Problem statement.
From the first line through the line containing "none -> white brick A5:A6 level 1", transcribe the records exactly and include no other lines.

◆ ◆ ◆ ◆ ◆

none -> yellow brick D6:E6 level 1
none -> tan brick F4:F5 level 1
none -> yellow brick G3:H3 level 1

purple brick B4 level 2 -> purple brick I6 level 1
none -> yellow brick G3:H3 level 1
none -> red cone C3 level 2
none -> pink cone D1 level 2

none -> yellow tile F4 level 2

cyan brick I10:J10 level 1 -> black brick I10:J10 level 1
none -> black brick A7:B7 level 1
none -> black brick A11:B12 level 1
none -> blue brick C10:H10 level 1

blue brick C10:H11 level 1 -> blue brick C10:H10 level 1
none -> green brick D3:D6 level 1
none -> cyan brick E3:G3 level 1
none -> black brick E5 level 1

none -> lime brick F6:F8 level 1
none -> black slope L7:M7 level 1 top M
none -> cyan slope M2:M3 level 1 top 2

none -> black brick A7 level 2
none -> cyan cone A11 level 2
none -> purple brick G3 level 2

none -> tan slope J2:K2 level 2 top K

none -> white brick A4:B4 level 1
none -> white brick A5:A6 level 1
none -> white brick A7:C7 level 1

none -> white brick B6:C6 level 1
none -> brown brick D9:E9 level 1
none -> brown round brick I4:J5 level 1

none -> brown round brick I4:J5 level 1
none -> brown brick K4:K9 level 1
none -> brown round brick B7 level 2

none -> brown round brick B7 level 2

◆ ◆ ◆ ◆ ◆

Exercise response.
none -> yellow brick D6:E6 level 1
none -> tan brick F4:F5 level 1
none -> yellow brick G3:H3 level 1

purple brick B4 level 2 -> purple brick I6 level 1
none -> yellow brick G3:H3 level 1
none -> red cone C3 level 2
none -> pink cone D1 level 2

none -> yellow tile F4 level 2

cyan brick I10:J10 level 1 -> black brick I10:J10 level 1
none -> black brick A7:B7 level 1
none -> black brick A11:B12 level 1
none -> blue brick C10:H10 level 1

blue brick C10:H11 level 1 -> blue brick C10:H10 level 1
none -> green brick D3:D6 level 1
none -> cyan brick E3:G3 level 1
none -> black brick E5 level 1

none -> lime brick F6:F8 level 1
none -> black slope L7:M7 level 1 top M
none -> cyan slope M2:M3 level 1 top 2

none -> black brick A7 level 2
none -> cyan cone A11 level 2
none -> purple brick G3 level 2

none -> tan slope J2:K2 level 2 top K

none -> white brick A4:B4 level 1
none -> white brick A5:A6 level 1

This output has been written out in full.